## Task description
Repeat the records below exactly from the line containing "SOIL pin VCC: none -> 3V3" to the line containing "RELAY3 pin IN2: GP28 -> GP14", taking in both of those lines. Drop the pictures.

----

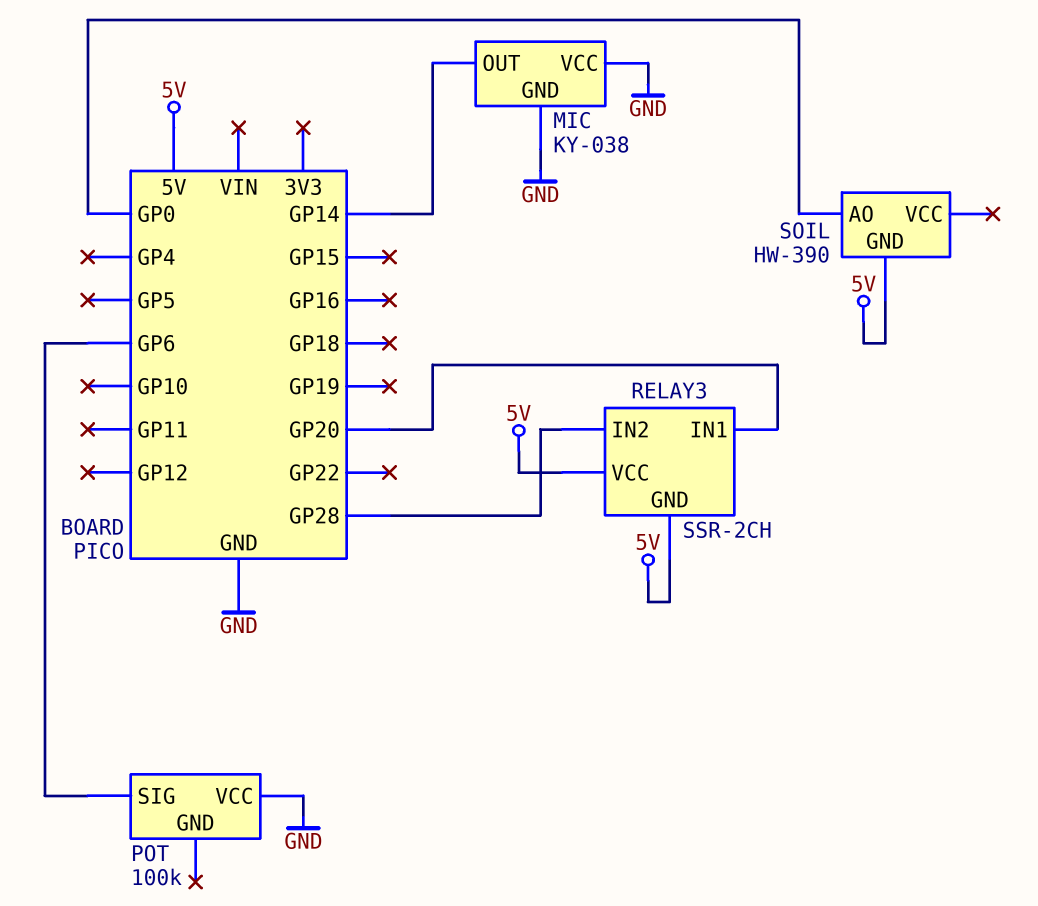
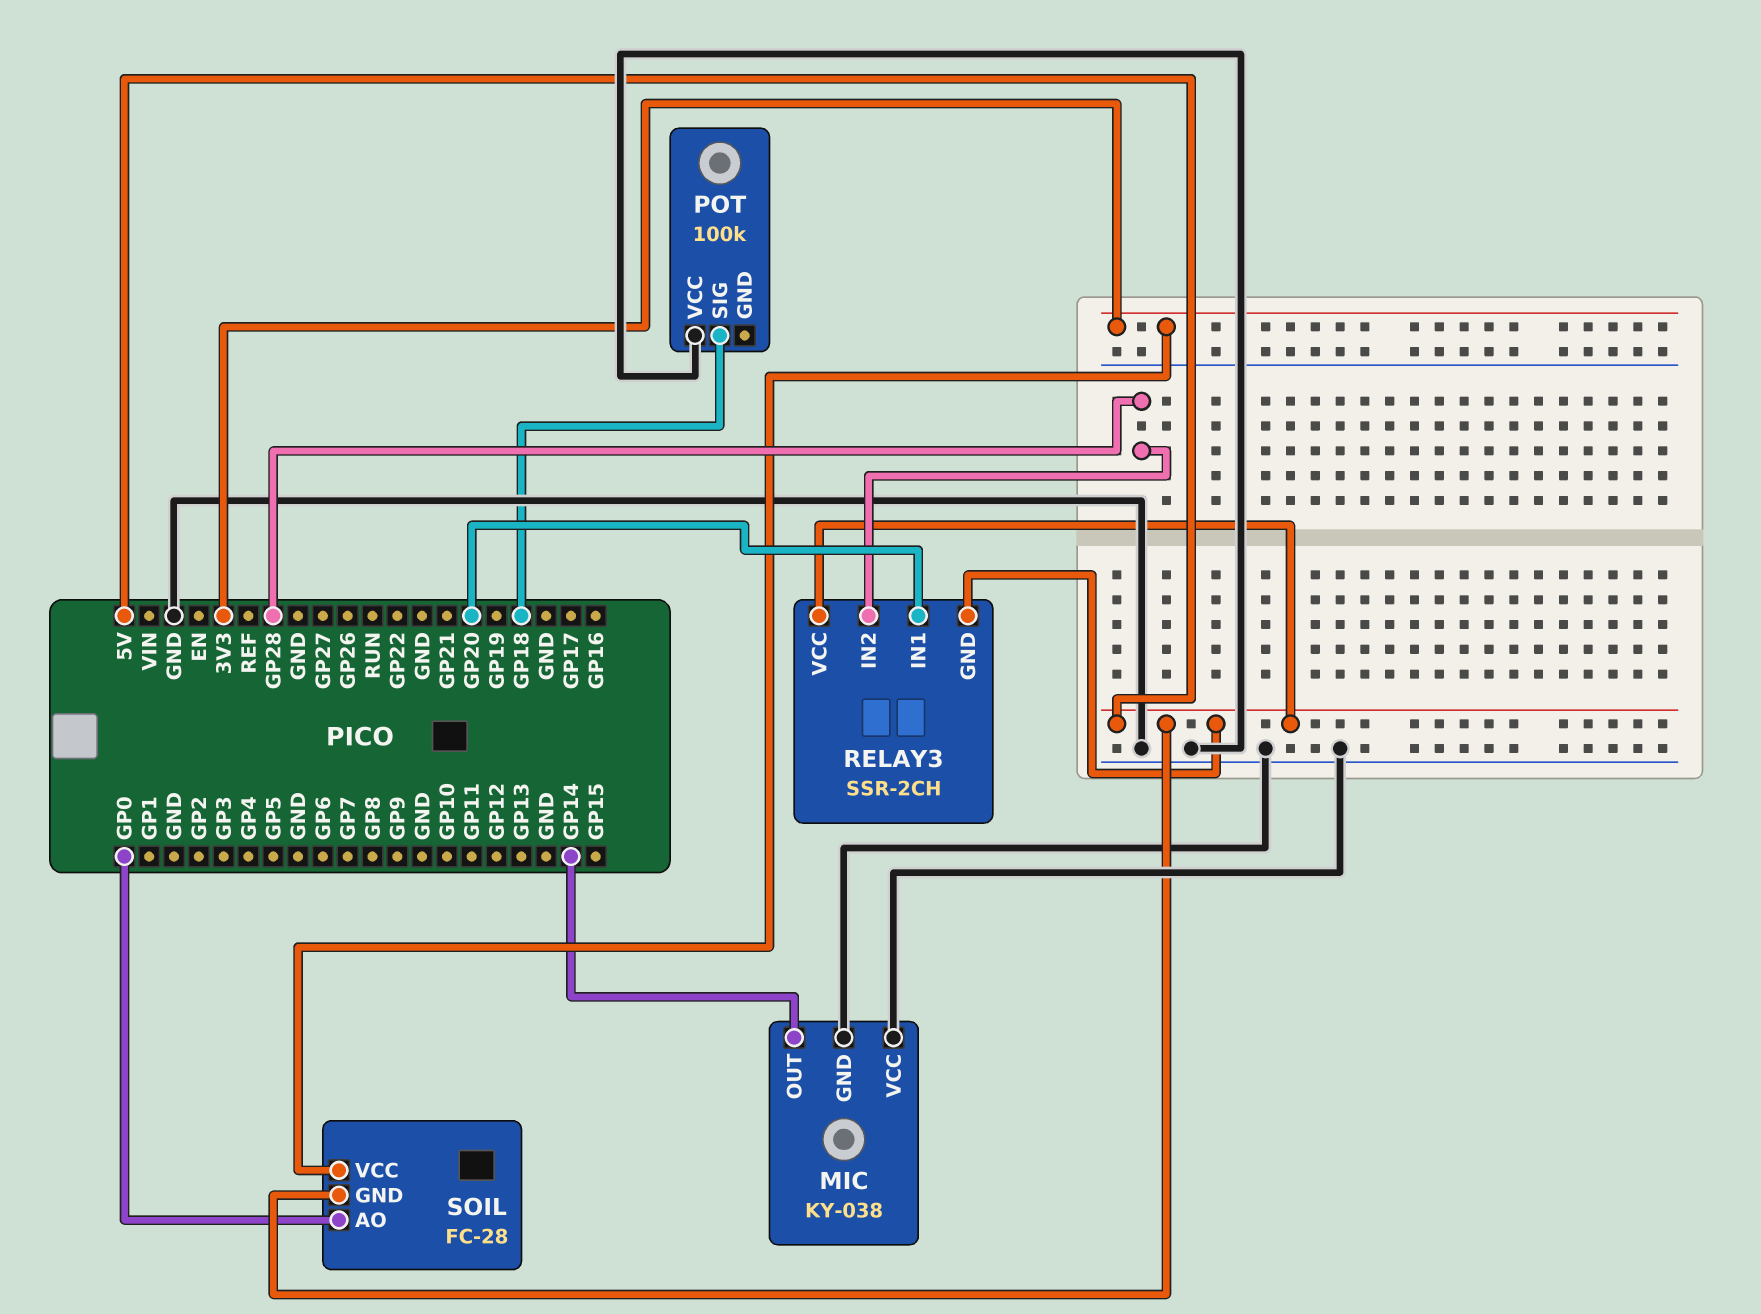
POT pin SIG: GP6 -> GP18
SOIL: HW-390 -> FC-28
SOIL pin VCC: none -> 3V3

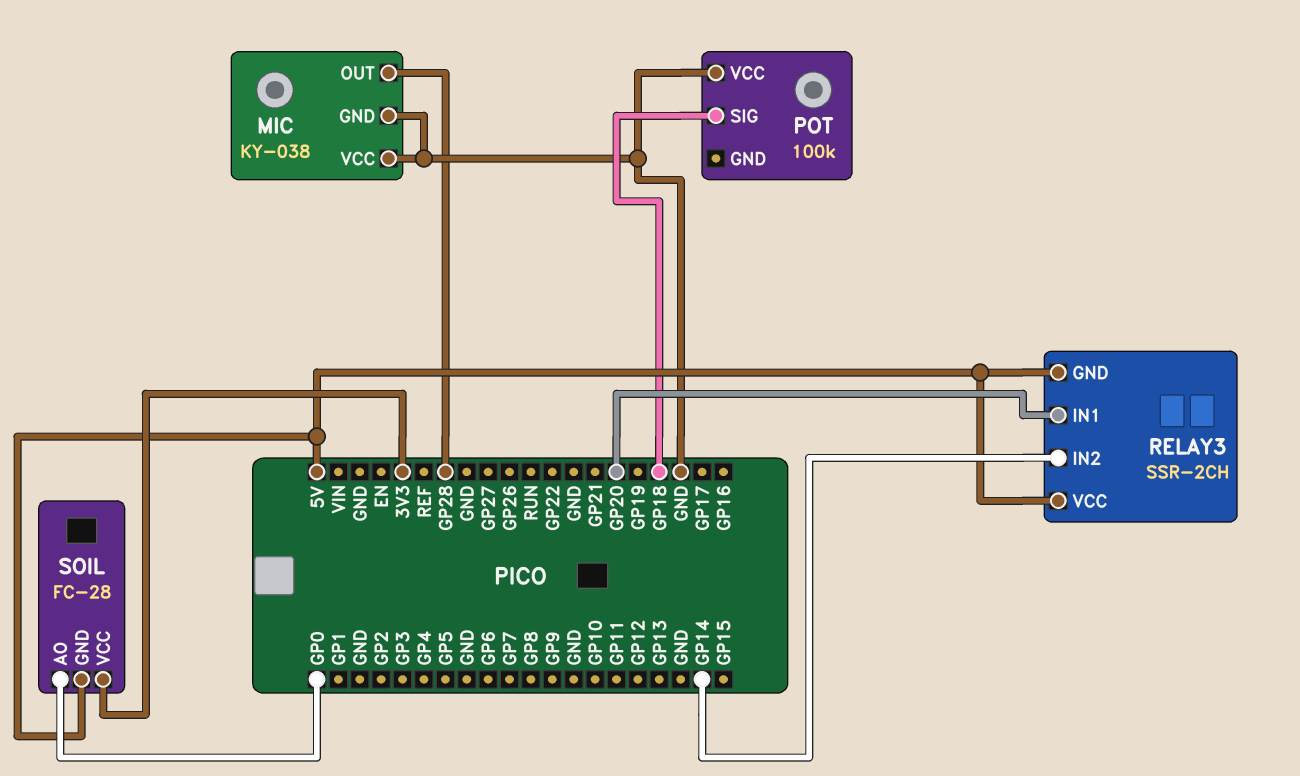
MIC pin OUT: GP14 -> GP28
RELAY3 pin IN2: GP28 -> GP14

----

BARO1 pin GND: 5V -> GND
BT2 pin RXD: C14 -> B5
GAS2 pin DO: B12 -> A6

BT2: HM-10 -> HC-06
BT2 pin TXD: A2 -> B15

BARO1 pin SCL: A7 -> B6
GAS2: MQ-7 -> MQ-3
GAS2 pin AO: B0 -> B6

----

## Written response
SOIL pin VCC: none -> 3V3

MIC pin OUT: GP14 -> GP28
RELAY3 pin IN2: GP28 -> GP14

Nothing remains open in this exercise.